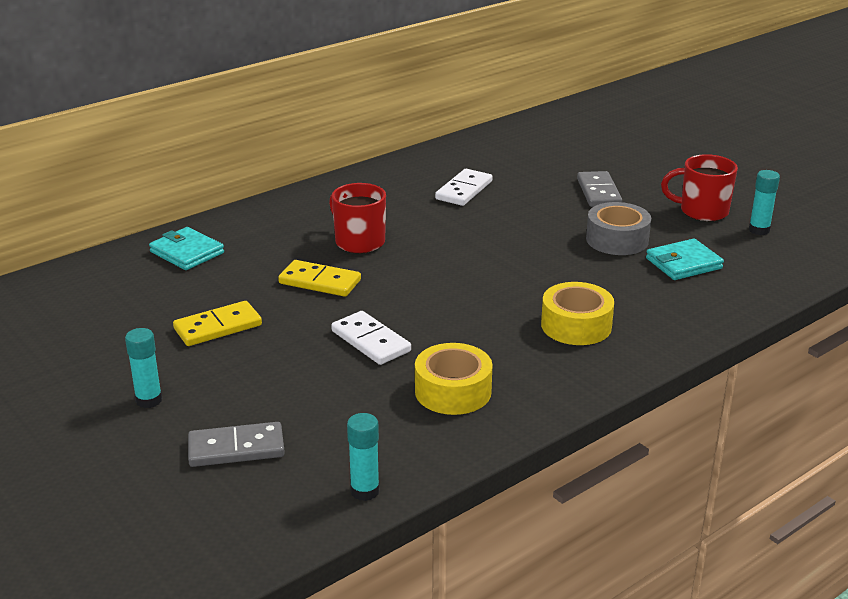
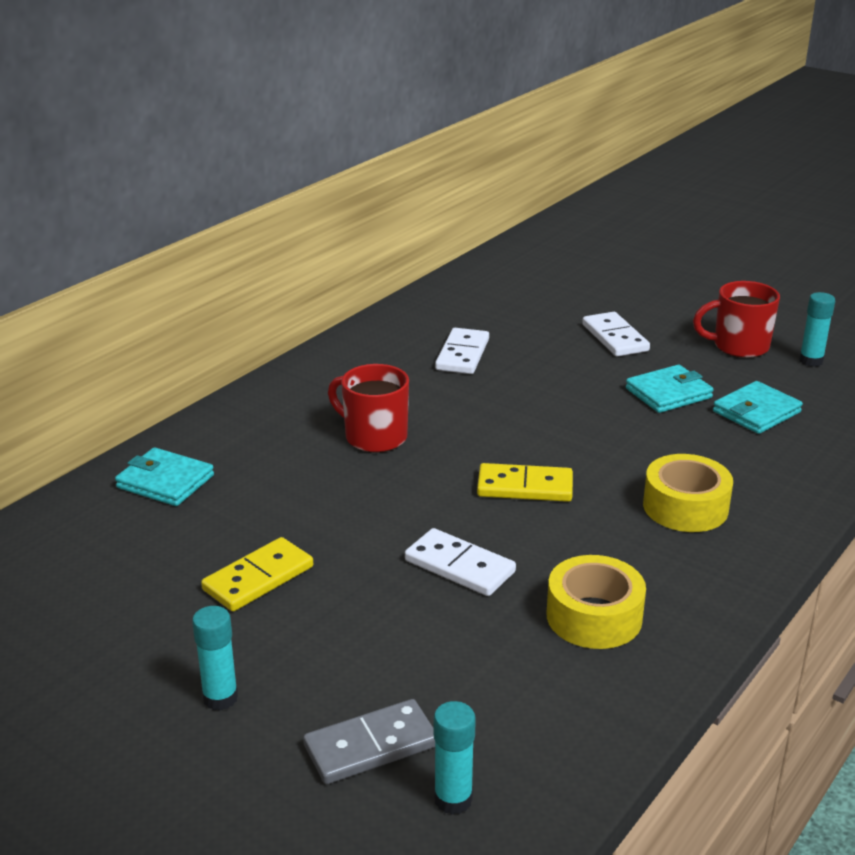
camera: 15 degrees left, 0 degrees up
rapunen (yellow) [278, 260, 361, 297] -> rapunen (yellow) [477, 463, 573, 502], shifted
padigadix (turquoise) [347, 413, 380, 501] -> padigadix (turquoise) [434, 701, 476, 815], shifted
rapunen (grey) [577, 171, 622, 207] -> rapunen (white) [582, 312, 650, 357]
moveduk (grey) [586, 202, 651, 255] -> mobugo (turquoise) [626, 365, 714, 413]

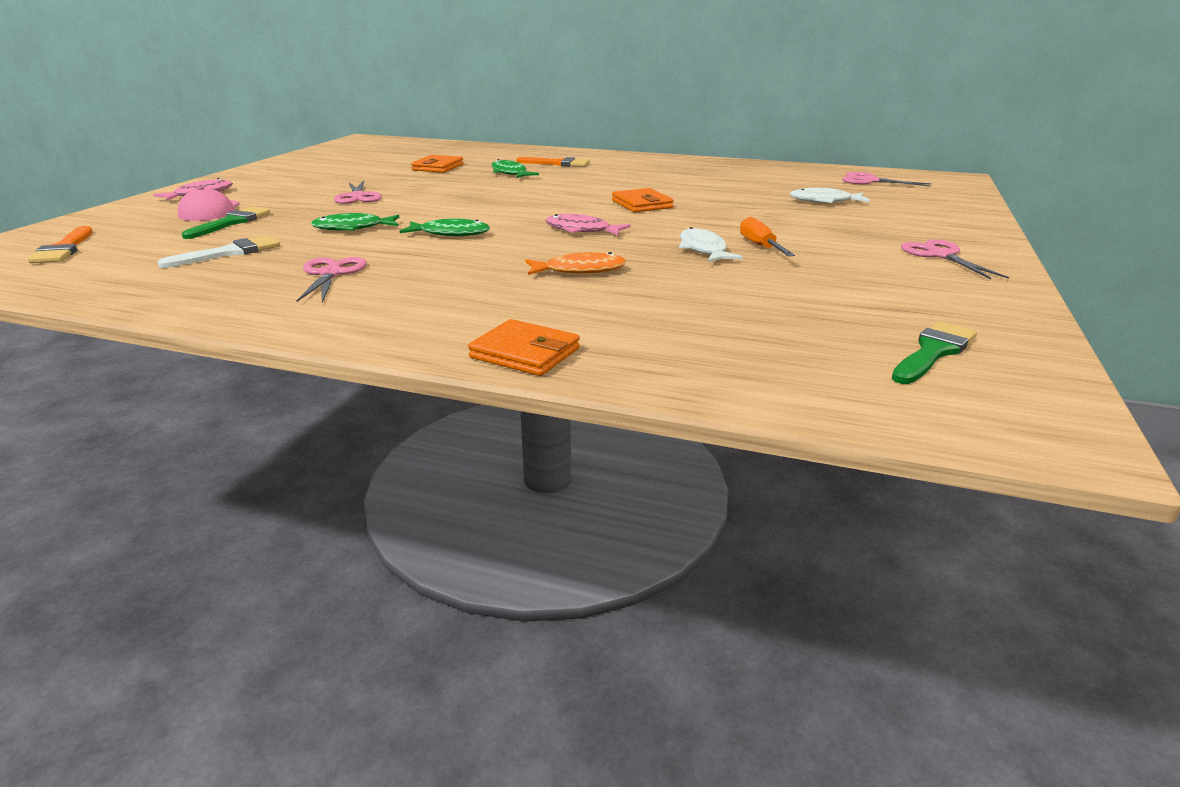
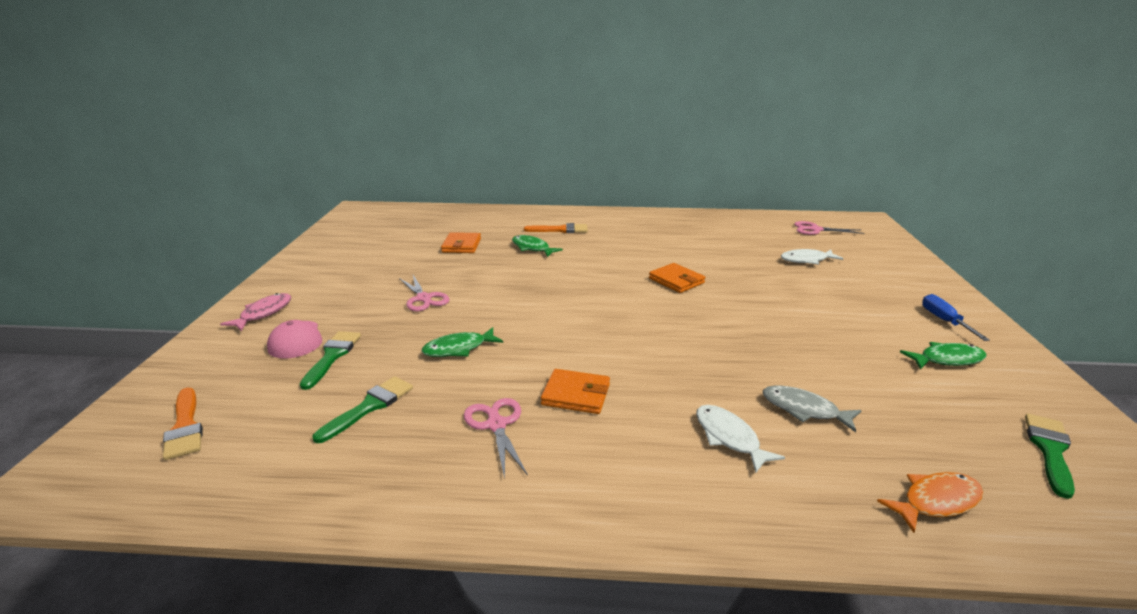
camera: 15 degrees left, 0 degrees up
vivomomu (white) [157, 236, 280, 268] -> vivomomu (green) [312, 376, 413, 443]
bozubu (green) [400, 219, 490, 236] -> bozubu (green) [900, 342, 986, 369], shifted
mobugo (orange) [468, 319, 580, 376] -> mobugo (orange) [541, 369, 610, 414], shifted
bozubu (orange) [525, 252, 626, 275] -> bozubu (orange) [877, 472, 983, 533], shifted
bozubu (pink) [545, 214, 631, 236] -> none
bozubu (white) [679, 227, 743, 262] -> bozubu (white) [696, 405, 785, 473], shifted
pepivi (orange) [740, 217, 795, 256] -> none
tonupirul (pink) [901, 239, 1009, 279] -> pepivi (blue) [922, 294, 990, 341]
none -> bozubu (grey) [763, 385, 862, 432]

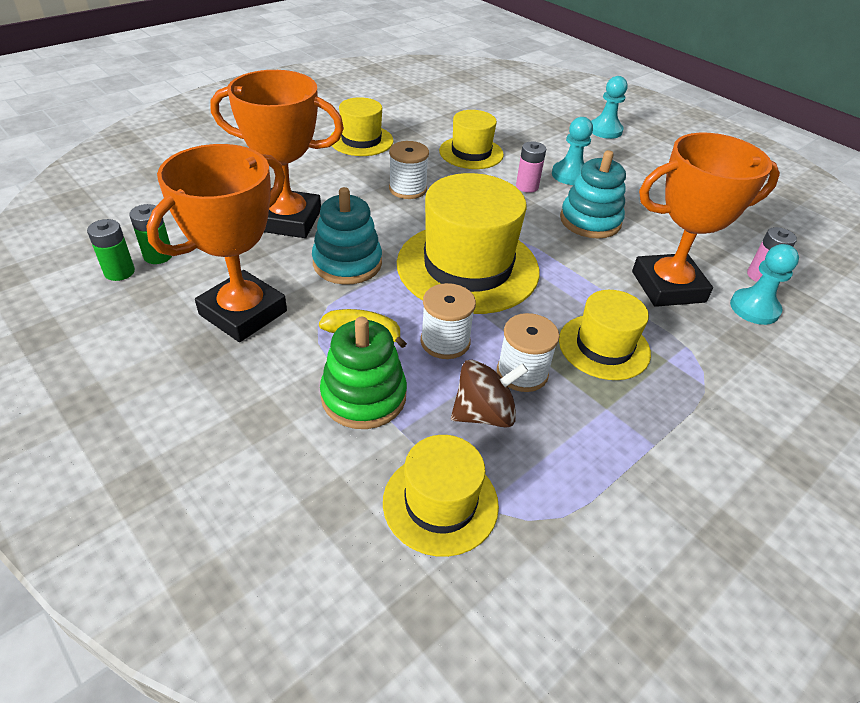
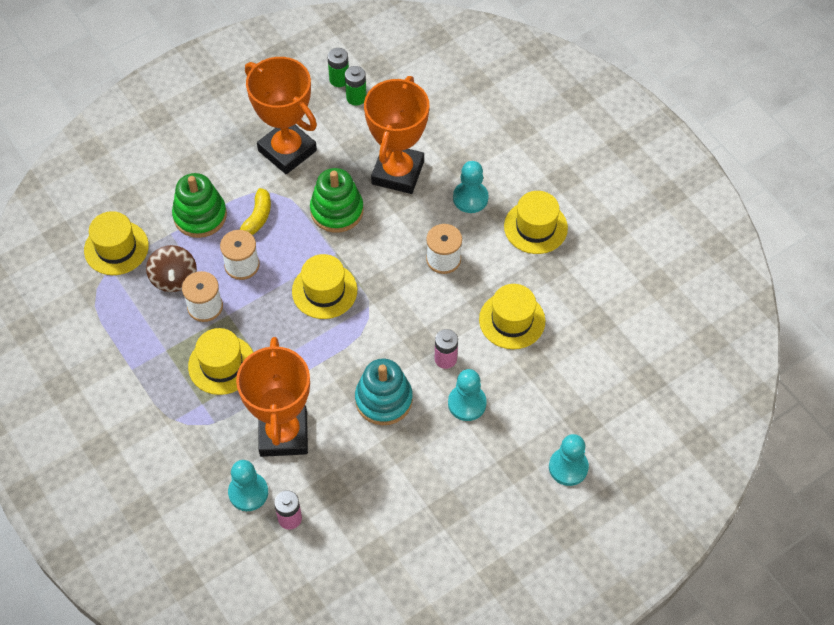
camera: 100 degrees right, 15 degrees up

_ _ _ _

■ Your objective
Every line of the data should be copied as it stands, without the images.

■ Answer for the task
camera: 15 degrees left, 0 degrees up
rapunen (yellow) [278, 260, 361, 297] -> rapunen (yellow) [477, 463, 573, 502], shifted
padigadix (turquoise) [347, 413, 380, 501] -> padigadix (turquoise) [434, 701, 476, 815], shifted
rapunen (grey) [577, 171, 622, 207] -> rapunen (white) [582, 312, 650, 357]
moveduk (grey) [586, 202, 651, 255] -> mobugo (turquoise) [626, 365, 714, 413]

camera: 15 degrees left, 0 degrees up
vivomomu (white) [157, 236, 280, 268] -> vivomomu (green) [312, 376, 413, 443]
bozubu (green) [400, 219, 490, 236] -> bozubu (green) [900, 342, 986, 369], shifted
mobugo (orange) [468, 319, 580, 376] -> mobugo (orange) [541, 369, 610, 414], shifted
bozubu (orange) [525, 252, 626, 275] -> bozubu (orange) [877, 472, 983, 533], shifted
bozubu (pink) [545, 214, 631, 236] -> none
bozubu (white) [679, 227, 743, 262] -> bozubu (white) [696, 405, 785, 473], shifted
pepivi (orange) [740, 217, 795, 256] -> none
tonupirul (pink) [901, 239, 1009, 279] -> pepivi (blue) [922, 294, 990, 341]
none -> bozubu (grey) [763, 385, 862, 432]

camera: 100 degrees right, 15 degrees up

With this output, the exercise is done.